What you are asked to do: Scan the material below for "DATA", then return each line that contains it.

The input:
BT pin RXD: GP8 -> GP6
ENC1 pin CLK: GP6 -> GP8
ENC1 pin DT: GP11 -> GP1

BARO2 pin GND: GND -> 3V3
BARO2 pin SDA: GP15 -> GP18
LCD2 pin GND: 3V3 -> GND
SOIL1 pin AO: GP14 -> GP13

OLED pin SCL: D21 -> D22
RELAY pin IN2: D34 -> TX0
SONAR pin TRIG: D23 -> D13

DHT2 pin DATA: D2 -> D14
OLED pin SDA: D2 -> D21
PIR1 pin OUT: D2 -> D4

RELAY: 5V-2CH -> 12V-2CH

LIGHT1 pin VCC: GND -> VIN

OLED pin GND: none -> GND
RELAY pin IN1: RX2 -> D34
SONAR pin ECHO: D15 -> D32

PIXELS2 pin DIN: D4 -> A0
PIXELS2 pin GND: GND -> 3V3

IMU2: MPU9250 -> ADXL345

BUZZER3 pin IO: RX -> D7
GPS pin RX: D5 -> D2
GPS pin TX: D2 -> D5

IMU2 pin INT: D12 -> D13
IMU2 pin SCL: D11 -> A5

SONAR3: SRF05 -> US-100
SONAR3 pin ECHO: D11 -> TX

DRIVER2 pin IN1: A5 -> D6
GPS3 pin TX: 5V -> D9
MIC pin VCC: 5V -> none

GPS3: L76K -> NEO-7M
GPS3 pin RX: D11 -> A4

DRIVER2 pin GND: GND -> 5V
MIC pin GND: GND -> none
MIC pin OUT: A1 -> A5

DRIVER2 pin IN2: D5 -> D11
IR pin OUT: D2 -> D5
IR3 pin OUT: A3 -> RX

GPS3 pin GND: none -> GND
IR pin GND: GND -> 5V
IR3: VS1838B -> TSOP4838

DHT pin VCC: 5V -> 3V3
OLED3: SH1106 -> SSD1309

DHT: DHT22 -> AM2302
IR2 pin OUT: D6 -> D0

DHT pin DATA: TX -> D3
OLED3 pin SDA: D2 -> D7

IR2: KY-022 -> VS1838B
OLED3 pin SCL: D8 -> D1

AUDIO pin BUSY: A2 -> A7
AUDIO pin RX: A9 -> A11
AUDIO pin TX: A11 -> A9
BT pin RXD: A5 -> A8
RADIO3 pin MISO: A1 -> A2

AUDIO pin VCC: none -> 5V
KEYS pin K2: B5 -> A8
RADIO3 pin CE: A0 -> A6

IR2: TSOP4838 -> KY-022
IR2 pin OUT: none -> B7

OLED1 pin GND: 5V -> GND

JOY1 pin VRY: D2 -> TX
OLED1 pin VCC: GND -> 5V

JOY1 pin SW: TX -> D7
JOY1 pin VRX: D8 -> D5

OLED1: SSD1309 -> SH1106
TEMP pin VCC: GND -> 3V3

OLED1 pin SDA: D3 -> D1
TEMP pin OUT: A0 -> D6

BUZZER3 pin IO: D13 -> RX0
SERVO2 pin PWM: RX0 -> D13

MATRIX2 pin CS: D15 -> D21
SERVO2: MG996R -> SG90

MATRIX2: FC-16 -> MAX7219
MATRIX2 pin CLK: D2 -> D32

Solved problem:
DHT2 pin DATA: D2 -> D14
DHT pin DATA: TX -> D3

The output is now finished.